▶ **Task to carry out**:
Restrict the output to the lines below starting at the one that contains "camera: 25 degrees right, 5 degrees down" and ending at the one that contains "(922, 277) = (1021, 400): none", and restate them word for word, both ends included.

▶ **Recorded information**:
*** Begin section ***
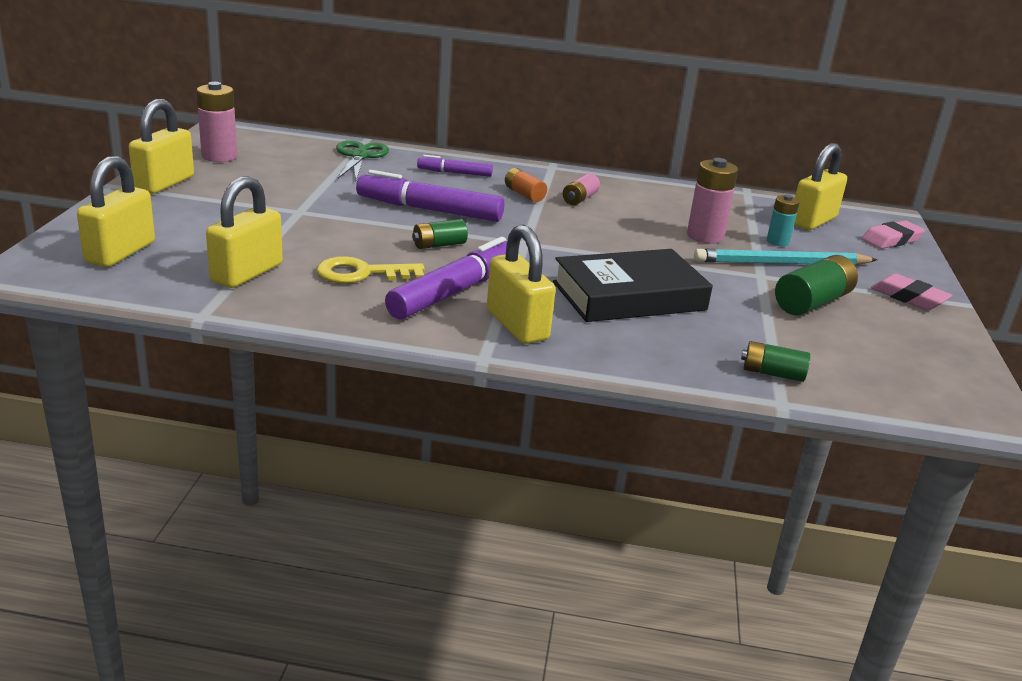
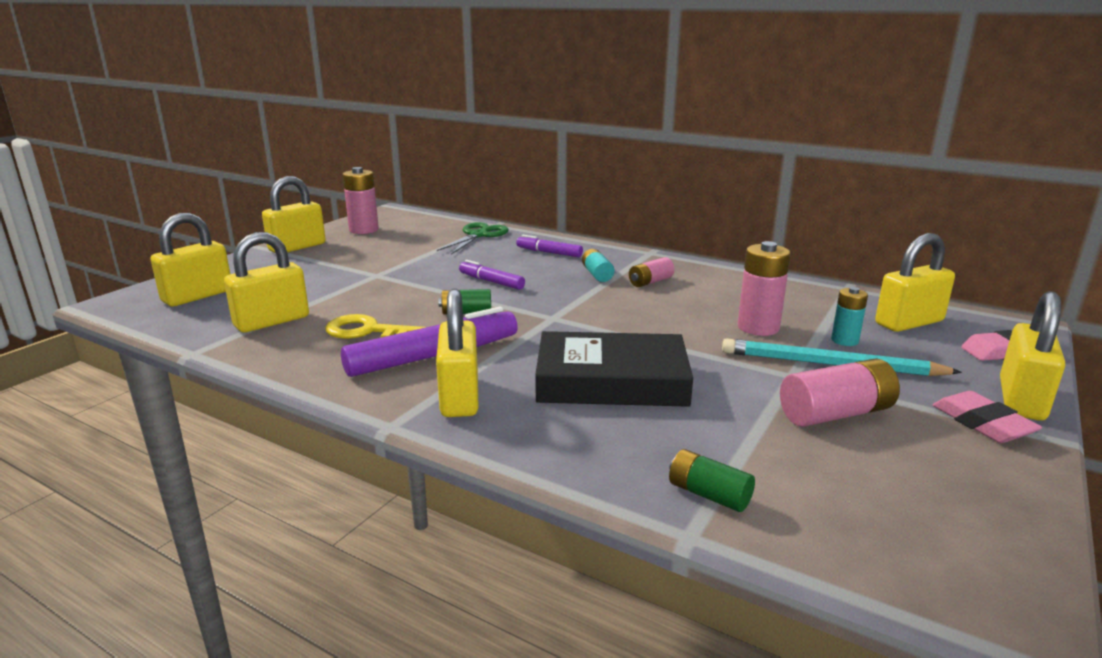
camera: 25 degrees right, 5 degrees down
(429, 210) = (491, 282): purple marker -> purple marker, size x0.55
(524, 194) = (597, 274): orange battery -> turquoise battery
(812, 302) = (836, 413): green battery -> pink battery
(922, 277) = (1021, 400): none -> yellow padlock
*** End section ***
*** Begin section ***
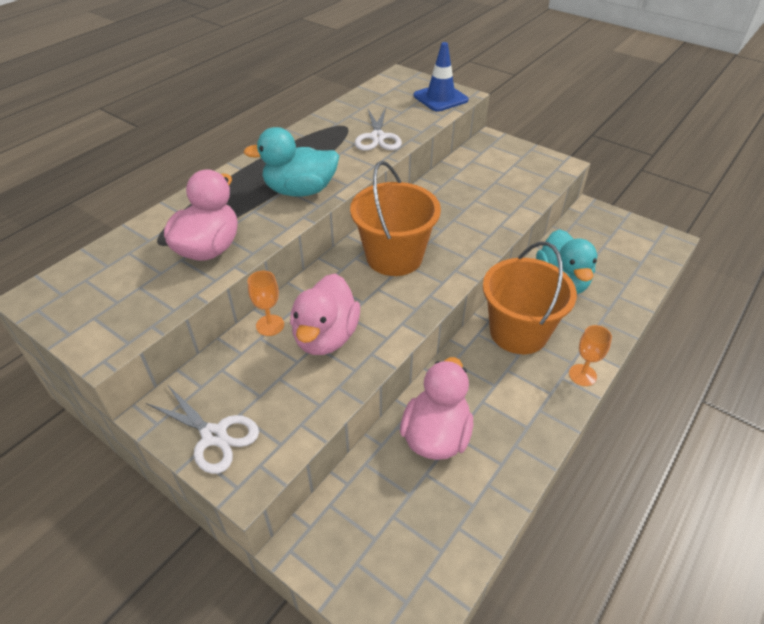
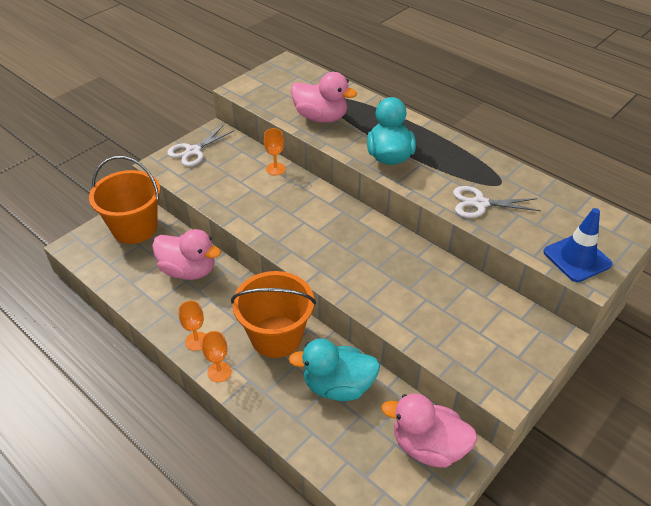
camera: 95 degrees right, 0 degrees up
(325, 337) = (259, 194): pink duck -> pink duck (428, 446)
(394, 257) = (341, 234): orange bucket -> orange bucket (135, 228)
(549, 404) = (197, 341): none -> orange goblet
*** End section ***
▶ **Exercise output**:
camera: 25 degrees right, 5 degrees down
(429, 210) = (491, 282): purple marker -> purple marker, size x0.55
(524, 194) = (597, 274): orange battery -> turquoise battery
(812, 302) = (836, 413): green battery -> pink battery
(922, 277) = (1021, 400): none -> yellow padlock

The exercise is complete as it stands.